▽

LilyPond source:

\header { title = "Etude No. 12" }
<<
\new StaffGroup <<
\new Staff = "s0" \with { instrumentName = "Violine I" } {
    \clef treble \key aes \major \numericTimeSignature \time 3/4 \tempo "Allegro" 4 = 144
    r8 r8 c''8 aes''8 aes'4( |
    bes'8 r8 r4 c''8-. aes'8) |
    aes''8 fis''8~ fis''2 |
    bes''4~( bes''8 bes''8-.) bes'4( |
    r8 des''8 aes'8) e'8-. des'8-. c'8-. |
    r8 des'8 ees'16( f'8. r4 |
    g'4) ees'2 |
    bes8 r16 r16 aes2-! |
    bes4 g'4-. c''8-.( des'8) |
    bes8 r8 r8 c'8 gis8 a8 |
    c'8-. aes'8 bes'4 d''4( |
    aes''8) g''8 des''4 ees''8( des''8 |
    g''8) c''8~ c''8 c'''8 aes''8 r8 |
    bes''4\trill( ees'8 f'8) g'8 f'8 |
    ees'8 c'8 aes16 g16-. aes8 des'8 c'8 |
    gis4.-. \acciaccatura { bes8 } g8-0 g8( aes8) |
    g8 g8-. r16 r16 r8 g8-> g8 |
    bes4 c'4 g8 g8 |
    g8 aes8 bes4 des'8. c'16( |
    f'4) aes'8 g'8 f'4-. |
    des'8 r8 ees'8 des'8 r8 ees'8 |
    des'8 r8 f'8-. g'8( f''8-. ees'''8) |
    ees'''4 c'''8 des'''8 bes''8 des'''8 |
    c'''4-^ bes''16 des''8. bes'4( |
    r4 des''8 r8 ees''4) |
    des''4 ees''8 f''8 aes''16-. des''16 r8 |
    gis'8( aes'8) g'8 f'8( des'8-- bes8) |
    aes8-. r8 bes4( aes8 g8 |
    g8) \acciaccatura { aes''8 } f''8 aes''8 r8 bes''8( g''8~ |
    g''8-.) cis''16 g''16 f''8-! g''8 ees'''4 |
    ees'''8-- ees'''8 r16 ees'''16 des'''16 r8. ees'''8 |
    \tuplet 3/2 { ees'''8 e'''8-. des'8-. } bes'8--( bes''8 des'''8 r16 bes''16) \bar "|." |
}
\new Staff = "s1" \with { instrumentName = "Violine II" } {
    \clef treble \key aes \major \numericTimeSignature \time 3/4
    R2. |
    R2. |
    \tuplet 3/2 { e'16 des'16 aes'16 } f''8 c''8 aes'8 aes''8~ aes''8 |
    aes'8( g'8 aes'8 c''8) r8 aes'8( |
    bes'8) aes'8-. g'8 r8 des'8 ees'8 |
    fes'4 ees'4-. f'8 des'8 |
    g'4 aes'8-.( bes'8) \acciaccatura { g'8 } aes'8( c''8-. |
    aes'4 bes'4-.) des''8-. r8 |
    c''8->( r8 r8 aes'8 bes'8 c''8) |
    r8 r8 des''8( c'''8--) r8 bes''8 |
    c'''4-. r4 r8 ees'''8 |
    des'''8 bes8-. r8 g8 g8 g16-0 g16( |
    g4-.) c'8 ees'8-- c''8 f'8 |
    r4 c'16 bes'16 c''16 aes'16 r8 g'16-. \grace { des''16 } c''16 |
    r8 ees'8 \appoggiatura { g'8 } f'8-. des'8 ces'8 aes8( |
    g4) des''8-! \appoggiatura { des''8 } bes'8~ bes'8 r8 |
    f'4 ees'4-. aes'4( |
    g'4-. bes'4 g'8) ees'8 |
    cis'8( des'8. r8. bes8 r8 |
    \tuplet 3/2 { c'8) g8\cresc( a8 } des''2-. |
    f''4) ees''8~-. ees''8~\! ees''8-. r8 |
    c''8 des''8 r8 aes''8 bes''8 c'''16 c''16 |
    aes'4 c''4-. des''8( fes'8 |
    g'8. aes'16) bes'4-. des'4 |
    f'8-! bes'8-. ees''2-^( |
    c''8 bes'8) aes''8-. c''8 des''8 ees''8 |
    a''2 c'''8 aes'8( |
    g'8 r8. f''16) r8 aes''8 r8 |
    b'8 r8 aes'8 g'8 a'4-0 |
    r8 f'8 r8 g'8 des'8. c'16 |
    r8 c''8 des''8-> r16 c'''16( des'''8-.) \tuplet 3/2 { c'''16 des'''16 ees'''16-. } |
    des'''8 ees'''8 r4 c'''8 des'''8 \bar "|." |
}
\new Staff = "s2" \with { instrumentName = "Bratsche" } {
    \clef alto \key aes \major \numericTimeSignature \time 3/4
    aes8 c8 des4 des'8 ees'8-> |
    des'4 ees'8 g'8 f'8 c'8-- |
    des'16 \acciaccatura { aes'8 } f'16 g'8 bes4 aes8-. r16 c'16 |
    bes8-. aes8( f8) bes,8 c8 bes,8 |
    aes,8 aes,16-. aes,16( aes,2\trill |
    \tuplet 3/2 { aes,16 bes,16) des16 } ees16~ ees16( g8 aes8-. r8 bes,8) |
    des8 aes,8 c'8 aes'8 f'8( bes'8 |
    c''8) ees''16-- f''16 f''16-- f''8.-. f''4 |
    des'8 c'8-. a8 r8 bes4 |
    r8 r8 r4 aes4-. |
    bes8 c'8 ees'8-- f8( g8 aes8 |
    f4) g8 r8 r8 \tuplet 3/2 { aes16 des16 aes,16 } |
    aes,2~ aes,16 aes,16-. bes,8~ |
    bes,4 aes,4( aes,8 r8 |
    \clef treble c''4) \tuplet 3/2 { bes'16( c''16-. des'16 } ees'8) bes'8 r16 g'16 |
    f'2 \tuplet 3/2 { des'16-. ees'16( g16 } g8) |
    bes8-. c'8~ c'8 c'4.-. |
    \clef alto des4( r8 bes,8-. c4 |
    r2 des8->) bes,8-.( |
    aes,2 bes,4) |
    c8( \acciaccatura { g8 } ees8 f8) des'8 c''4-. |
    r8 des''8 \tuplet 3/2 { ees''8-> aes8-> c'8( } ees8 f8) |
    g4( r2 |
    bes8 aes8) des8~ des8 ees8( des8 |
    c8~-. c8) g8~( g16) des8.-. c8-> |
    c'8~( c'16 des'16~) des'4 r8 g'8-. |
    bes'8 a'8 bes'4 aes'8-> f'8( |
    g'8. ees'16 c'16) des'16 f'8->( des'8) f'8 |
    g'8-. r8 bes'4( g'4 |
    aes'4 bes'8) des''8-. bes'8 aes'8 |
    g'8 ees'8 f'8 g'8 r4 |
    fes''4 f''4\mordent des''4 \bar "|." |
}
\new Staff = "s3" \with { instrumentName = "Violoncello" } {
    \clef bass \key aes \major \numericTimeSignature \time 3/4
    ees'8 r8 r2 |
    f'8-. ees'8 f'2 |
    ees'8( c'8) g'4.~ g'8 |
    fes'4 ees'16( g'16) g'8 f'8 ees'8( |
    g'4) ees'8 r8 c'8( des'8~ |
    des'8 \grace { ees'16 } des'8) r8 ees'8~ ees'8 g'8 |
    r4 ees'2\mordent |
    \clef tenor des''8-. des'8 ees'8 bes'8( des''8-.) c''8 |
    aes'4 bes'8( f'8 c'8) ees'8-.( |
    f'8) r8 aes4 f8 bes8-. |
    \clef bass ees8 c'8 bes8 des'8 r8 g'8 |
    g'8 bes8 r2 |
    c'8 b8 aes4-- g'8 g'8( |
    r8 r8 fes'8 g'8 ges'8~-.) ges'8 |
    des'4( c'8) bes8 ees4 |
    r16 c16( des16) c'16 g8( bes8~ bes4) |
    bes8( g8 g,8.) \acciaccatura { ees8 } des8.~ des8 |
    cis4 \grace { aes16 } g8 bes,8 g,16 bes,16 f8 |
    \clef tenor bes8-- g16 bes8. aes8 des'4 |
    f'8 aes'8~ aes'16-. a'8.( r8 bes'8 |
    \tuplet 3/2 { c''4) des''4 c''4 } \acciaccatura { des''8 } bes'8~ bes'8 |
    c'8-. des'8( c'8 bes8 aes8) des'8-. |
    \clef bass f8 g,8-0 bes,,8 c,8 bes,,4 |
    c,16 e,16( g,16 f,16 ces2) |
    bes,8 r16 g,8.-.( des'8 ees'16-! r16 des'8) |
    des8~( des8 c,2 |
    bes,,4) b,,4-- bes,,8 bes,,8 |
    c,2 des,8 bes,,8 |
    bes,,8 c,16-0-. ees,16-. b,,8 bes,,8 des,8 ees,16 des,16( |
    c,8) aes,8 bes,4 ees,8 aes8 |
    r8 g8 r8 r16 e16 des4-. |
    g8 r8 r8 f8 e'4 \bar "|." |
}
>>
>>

△

WHAT THE TASK ASKS
Collect every line of the material above that contains the string "Violine".

RESULT OF THIS EXERCISE
\new Staff = "s0" \with { instrumentName = "Violine I" } {
\new Staff = "s1" \with { instrumentName = "Violine II" } {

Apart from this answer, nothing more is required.